<<<<

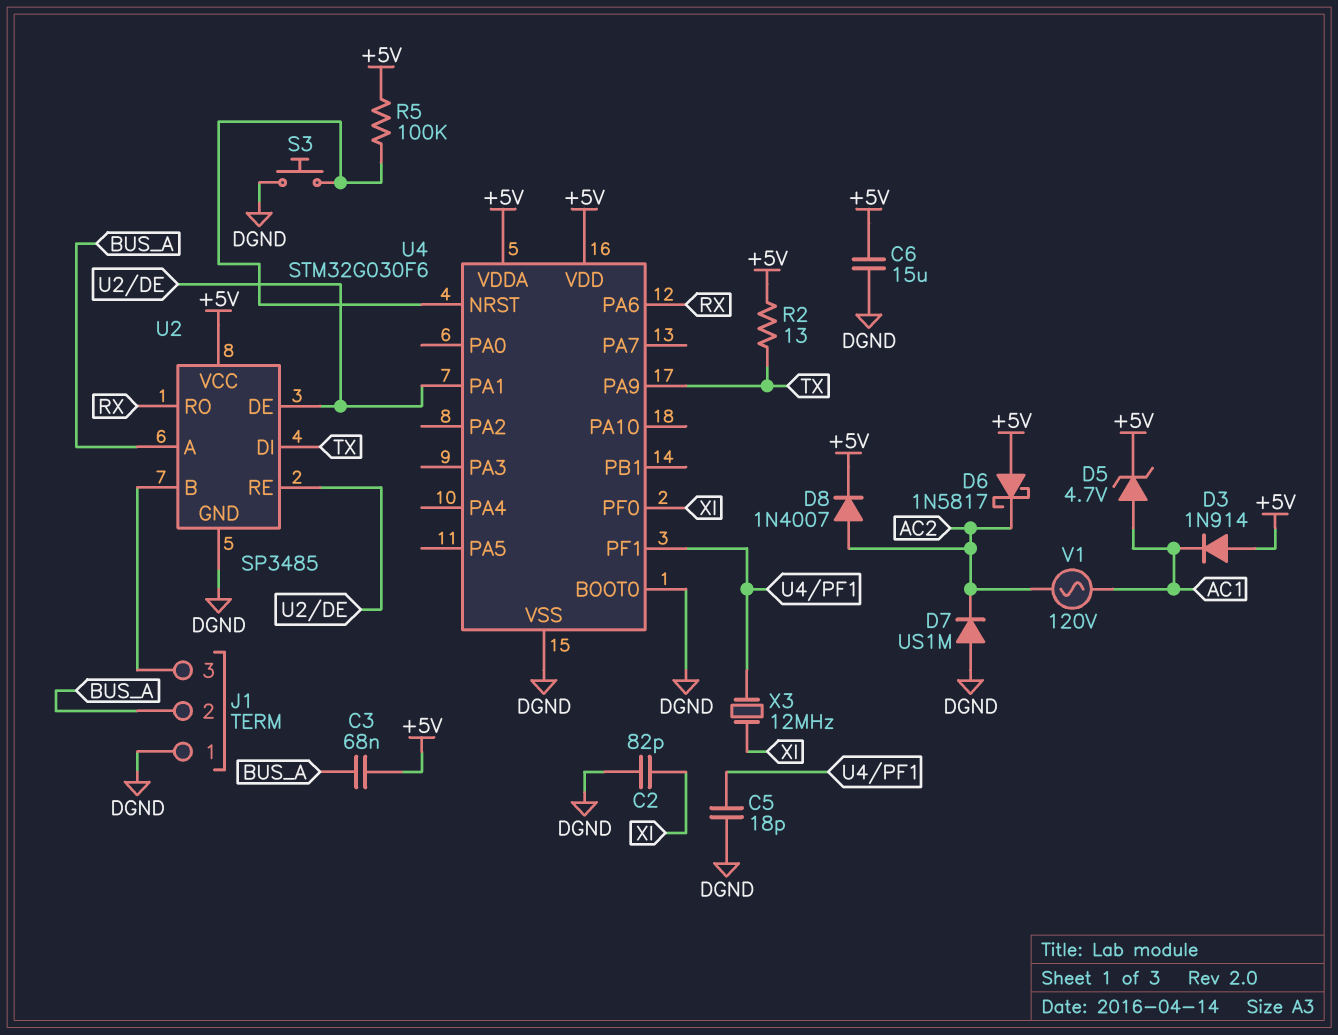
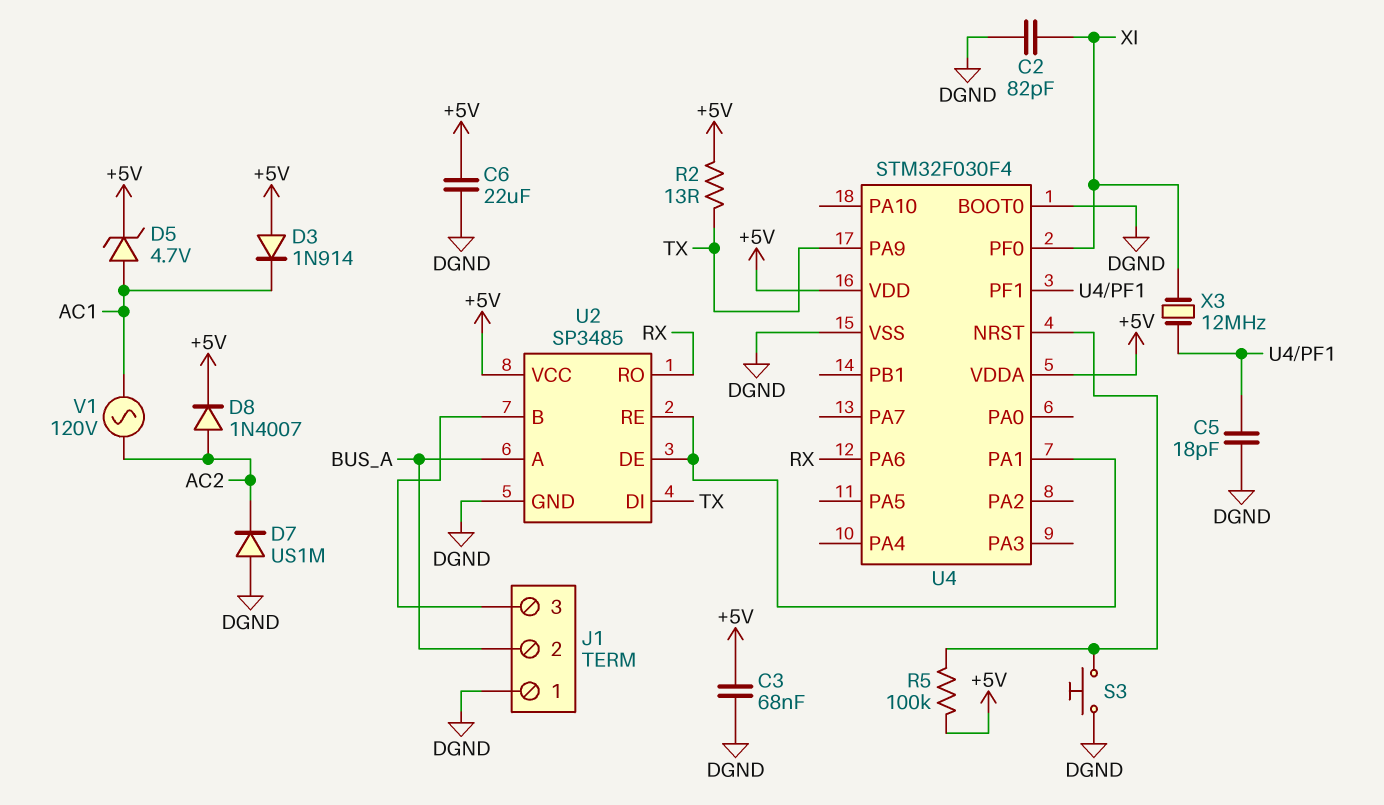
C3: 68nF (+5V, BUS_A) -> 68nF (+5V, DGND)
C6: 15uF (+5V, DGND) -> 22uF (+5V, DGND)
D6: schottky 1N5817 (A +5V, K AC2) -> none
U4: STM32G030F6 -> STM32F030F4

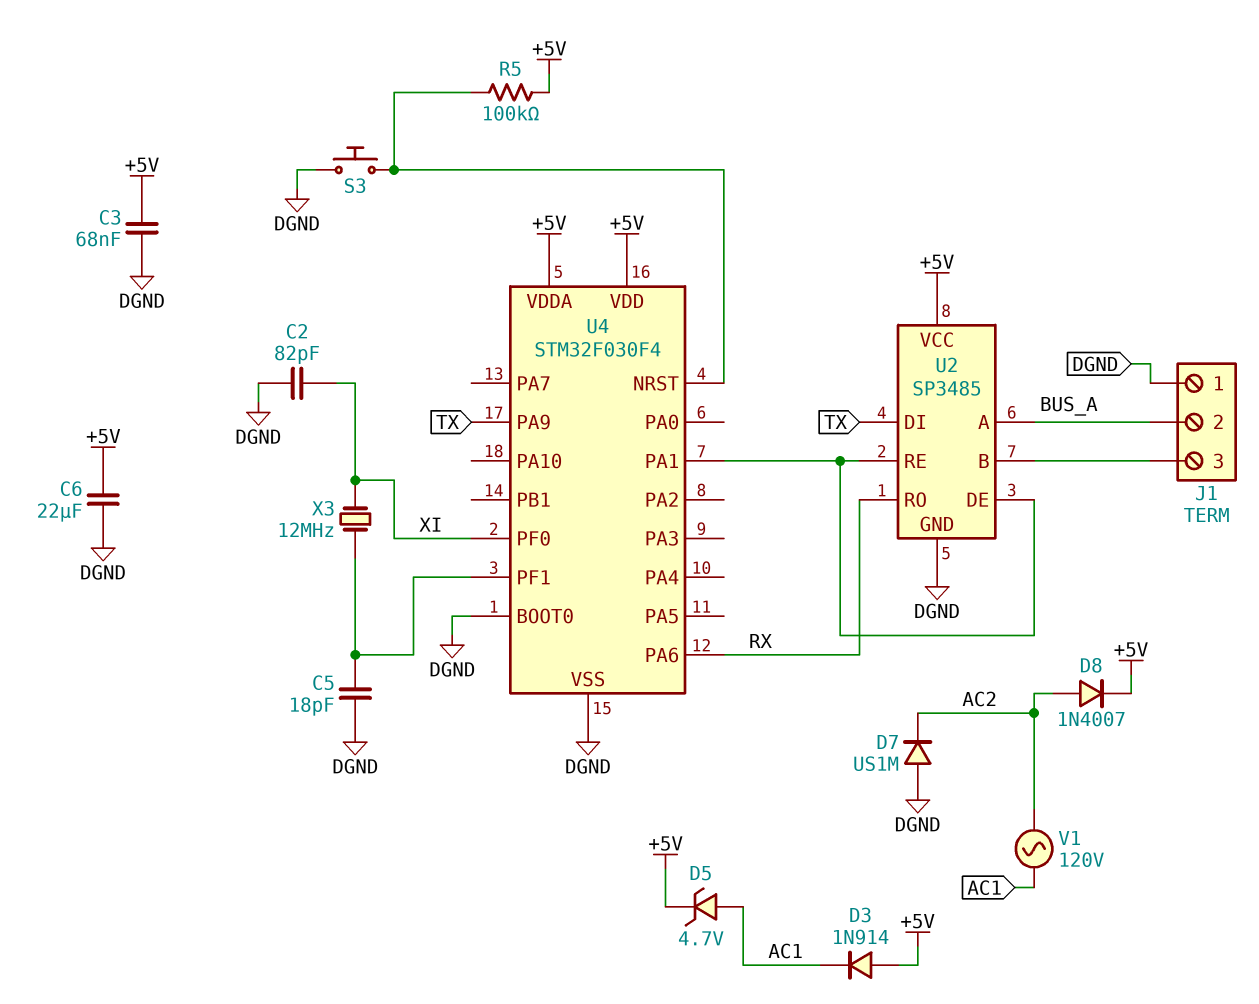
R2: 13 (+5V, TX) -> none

>>>>

Give back, exactly and with nothing added, the lines from the line with "C6: 15uF (+5V, DGND) -> 22uF (+5V, DGND)" through the final line of the data, both included; leave pictures out.

- [Exercise output]:
C6: 15uF (+5V, DGND) -> 22uF (+5V, DGND)
D6: schottky 1N5817 (A +5V, K AC2) -> none
U4: STM32G030F6 -> STM32F030F4

R2: 13 (+5V, TX) -> none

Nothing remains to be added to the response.